| Dataset records |
--- --- ---

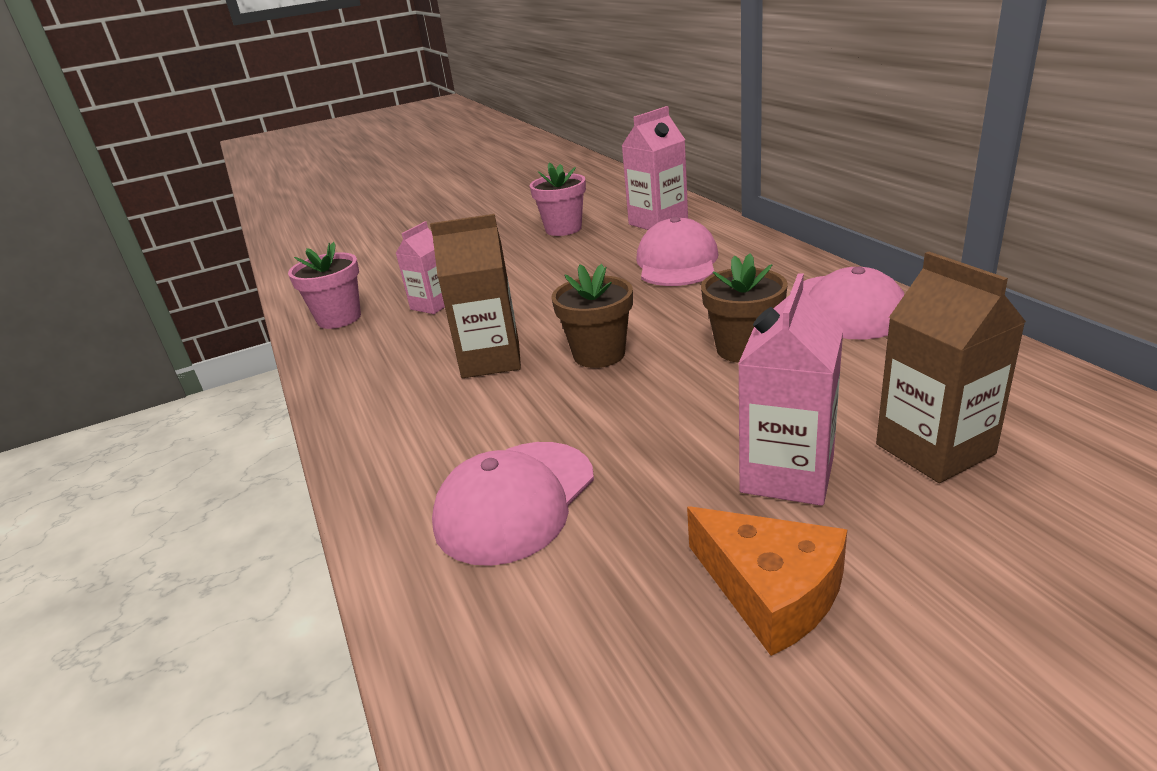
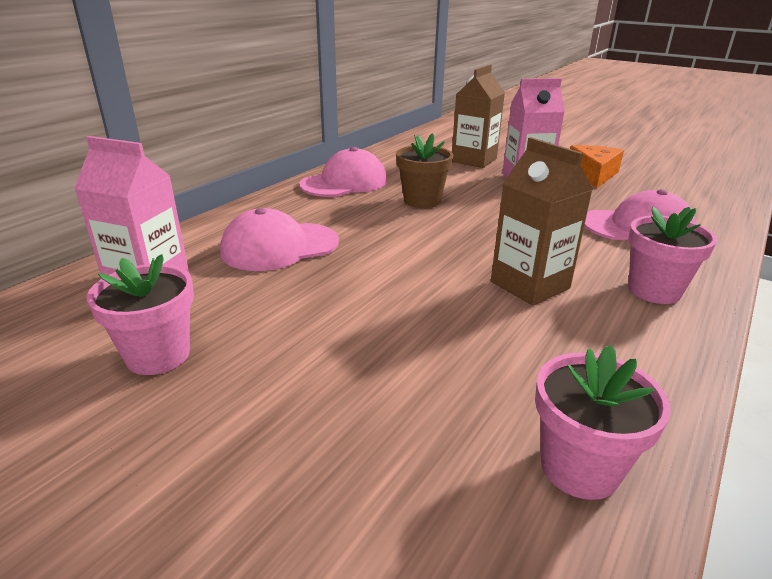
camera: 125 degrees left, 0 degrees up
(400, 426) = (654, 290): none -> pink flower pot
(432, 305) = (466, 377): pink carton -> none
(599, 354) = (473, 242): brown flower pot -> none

--- --- ---

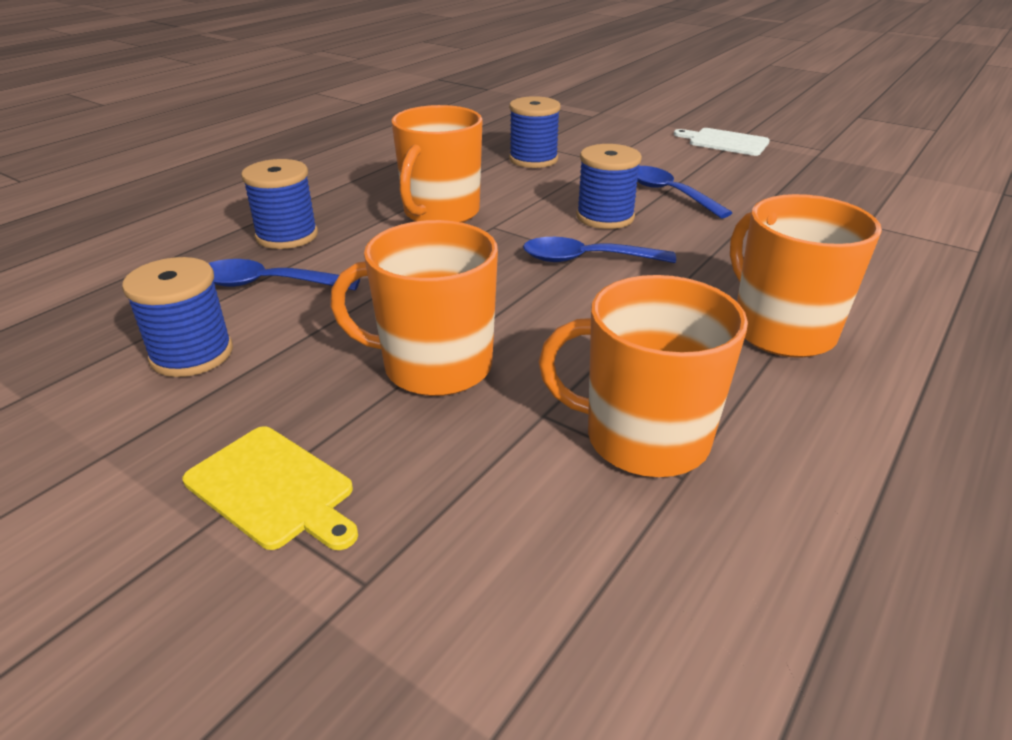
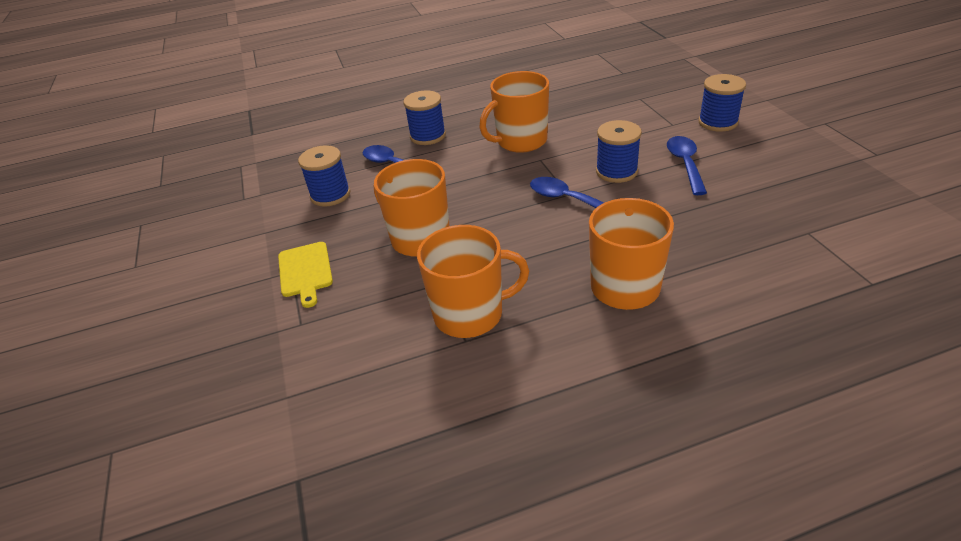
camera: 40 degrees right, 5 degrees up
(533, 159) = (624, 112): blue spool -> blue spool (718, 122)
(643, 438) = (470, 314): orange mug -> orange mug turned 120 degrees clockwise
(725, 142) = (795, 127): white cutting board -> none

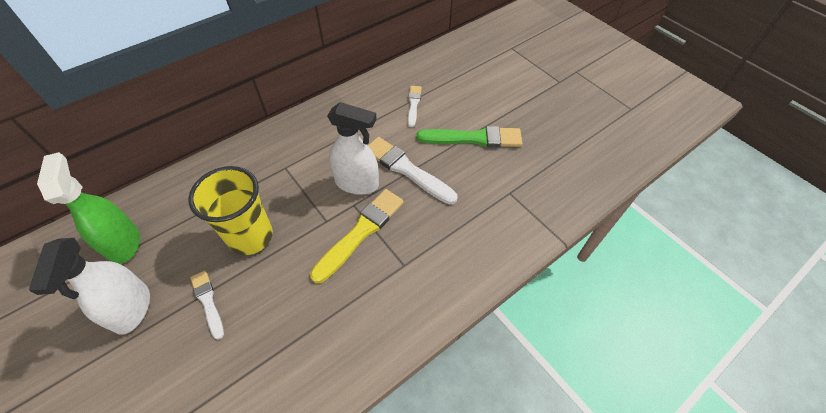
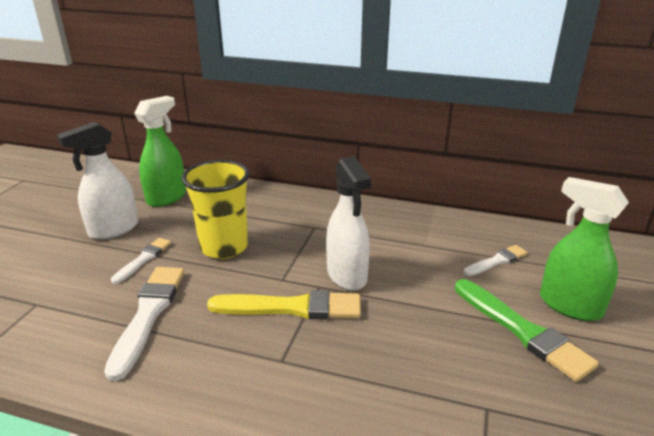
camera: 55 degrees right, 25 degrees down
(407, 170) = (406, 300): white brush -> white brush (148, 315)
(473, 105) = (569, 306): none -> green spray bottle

--- --- ---

Only lines containing the word "none" should appear in the answer, and every such line from the records above must be there.

(400, 426) = (654, 290): none -> pink flower pot
(432, 305) = (466, 377): pink carton -> none
(599, 354) = (473, 242): brown flower pot -> none
(725, 142) = (795, 127): white cutting board -> none
(473, 105) = (569, 306): none -> green spray bottle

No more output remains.